> MATERIAL FOR THIS TASK:
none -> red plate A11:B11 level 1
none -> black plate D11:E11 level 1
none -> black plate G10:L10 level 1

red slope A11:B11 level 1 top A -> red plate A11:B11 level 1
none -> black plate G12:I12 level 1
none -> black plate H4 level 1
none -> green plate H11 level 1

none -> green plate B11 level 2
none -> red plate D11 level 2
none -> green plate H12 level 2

--

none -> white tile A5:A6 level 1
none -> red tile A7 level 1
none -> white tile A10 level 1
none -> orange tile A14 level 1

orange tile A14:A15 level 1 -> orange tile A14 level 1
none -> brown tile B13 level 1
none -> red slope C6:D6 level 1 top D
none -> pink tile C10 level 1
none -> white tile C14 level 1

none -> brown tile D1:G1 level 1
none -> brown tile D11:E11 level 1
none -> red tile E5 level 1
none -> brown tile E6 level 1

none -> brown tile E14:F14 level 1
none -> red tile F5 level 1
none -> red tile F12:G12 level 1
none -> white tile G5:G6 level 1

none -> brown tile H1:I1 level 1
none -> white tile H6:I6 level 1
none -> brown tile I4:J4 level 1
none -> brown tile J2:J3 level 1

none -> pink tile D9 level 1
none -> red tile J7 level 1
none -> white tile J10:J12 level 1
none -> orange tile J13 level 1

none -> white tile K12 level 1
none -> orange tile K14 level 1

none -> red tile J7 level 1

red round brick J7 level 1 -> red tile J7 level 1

> EXERCISE BRIEF:
Each line in the entries above, starting at the line with "none -> red plate A11:B11 level 1" and ending at the line with "none -> green plate H12 level 2", is to be printed exactly, and only those lines.

> RESPONSE AREA:
none -> red plate A11:B11 level 1
none -> black plate D11:E11 level 1
none -> black plate G10:L10 level 1

red slope A11:B11 level 1 top A -> red plate A11:B11 level 1
none -> black plate G12:I12 level 1
none -> black plate H4 level 1
none -> green plate H11 level 1

none -> green plate B11 level 2
none -> red plate D11 level 2
none -> green plate H12 level 2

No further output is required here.